- **REQUIRED ACTION**:
The stretch from the line with "blue L-shape: (666, 124)" through the line with "blue star: (334, 826)" in the records below: write it out exactly, and nothing else.

- **GIVEN ENTRIES**:

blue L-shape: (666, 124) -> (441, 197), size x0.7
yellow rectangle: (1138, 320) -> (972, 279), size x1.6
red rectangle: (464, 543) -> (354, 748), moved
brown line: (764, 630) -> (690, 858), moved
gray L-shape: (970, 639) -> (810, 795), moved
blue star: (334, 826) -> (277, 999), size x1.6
==
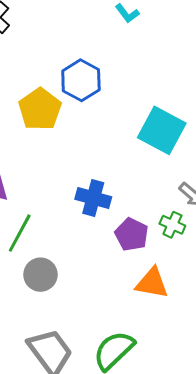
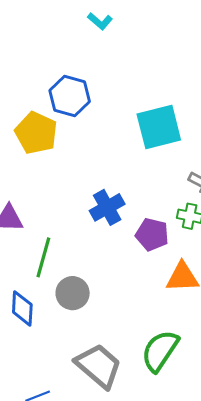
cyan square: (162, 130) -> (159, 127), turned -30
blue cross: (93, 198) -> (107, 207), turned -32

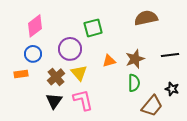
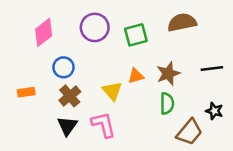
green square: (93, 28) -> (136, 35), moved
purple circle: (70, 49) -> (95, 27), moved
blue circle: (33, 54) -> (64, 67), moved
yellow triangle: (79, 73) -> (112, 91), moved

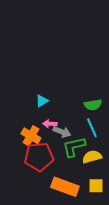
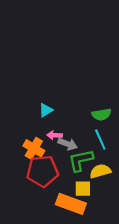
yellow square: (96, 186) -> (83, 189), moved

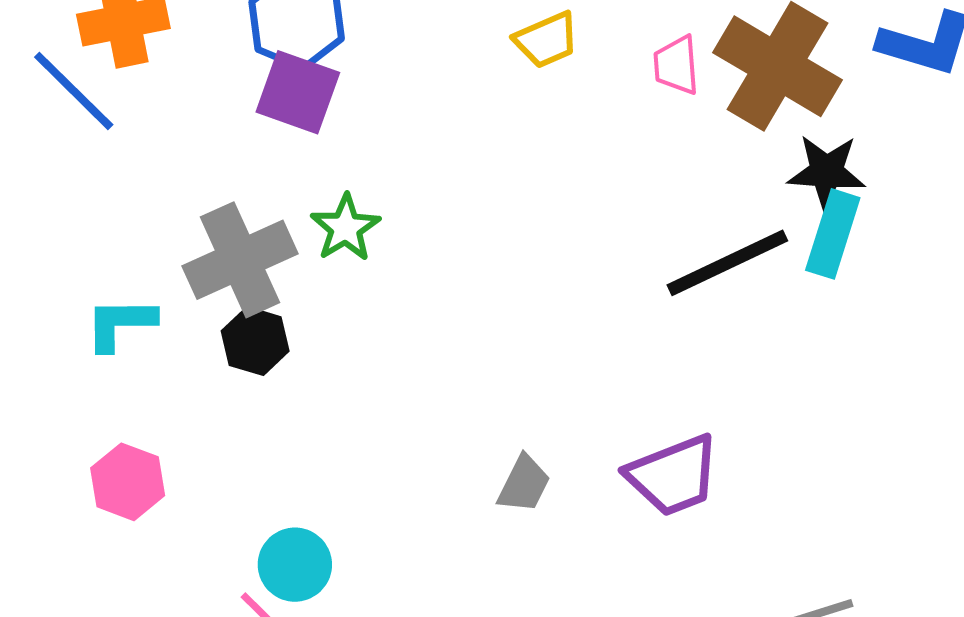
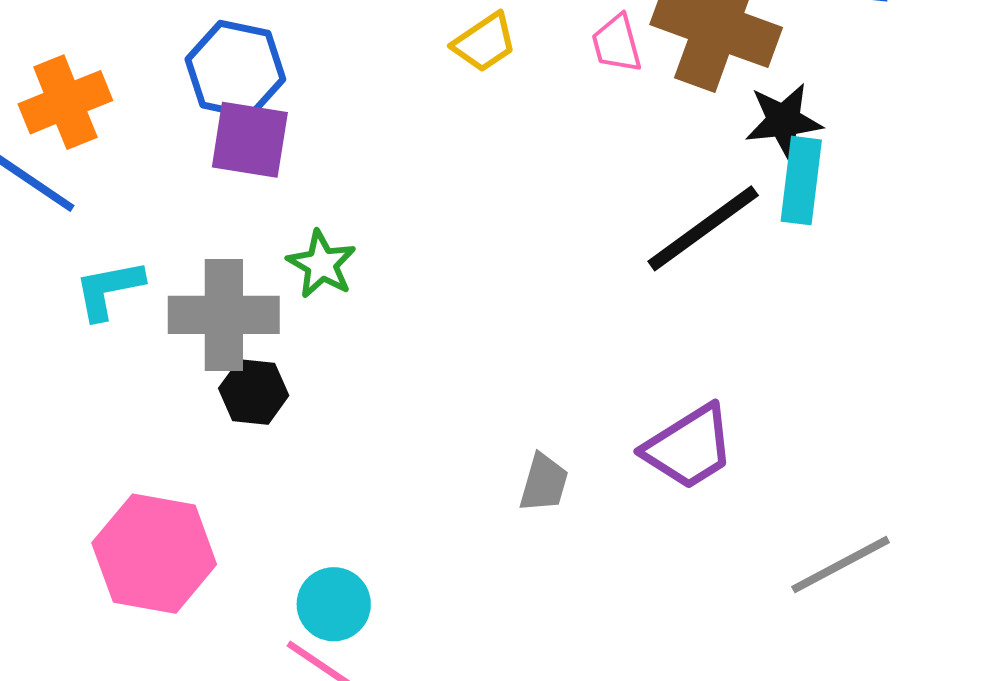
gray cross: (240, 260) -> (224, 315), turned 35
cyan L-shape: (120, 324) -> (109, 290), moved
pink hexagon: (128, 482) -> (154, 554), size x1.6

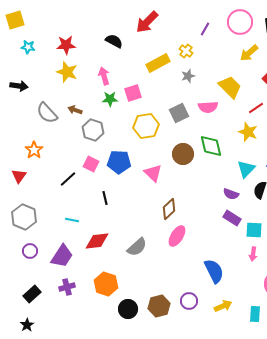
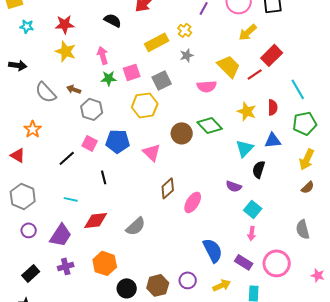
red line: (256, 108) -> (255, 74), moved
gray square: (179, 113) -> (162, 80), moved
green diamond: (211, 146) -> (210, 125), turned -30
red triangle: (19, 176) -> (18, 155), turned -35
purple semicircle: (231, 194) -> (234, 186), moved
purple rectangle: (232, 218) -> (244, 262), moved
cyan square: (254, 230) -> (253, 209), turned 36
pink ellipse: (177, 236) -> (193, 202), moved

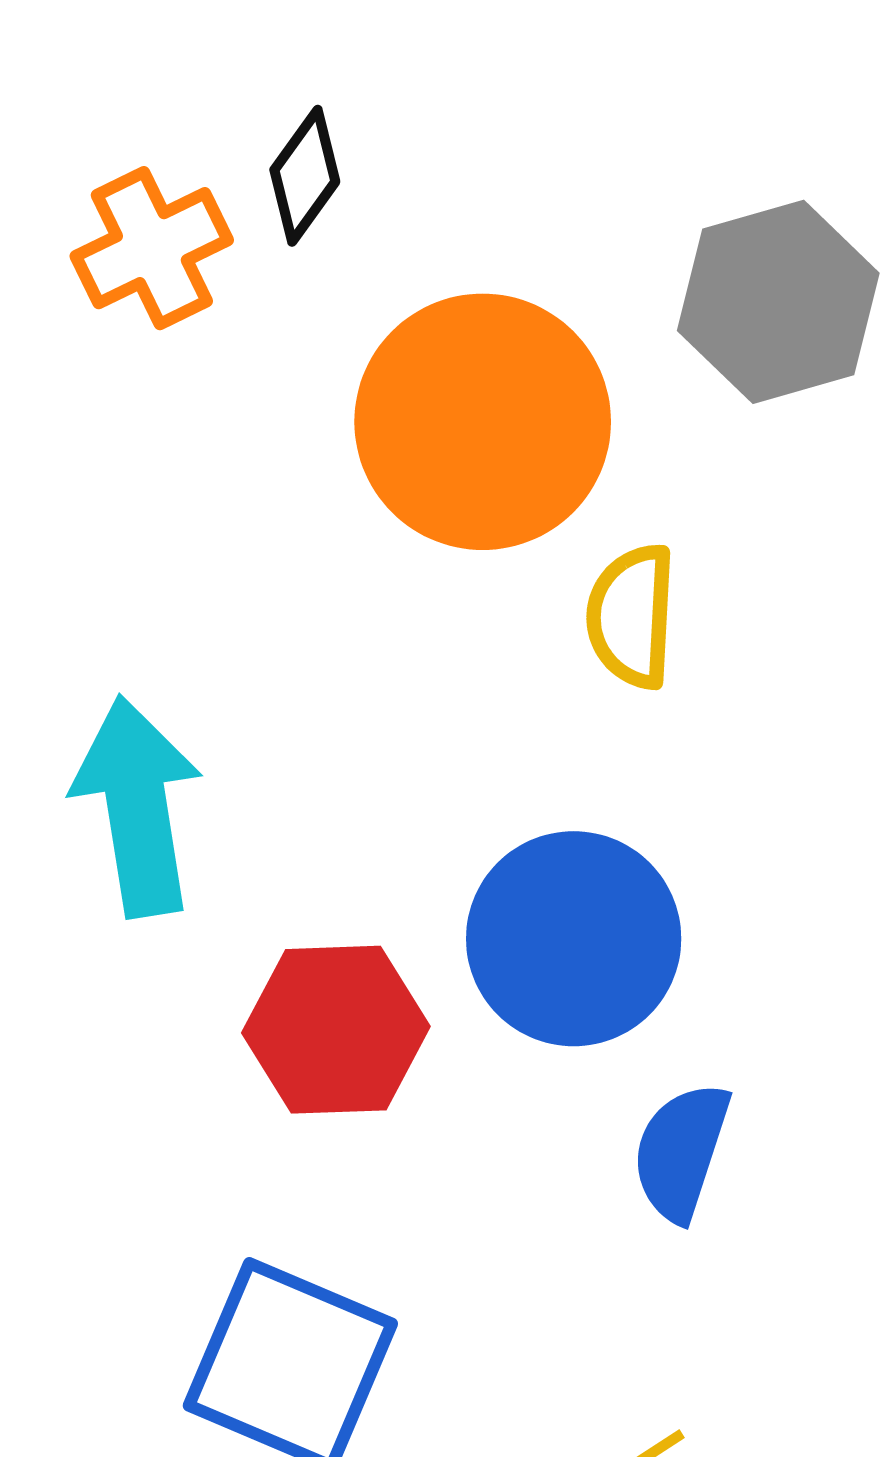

- **SOLUTION**:
blue L-shape: (666, 124) -> (441, 197), size x0.7
yellow rectangle: (1138, 320) -> (972, 279), size x1.6
red rectangle: (464, 543) -> (354, 748), moved
brown line: (764, 630) -> (690, 858), moved
gray L-shape: (970, 639) -> (810, 795), moved
blue star: (334, 826) -> (277, 999), size x1.6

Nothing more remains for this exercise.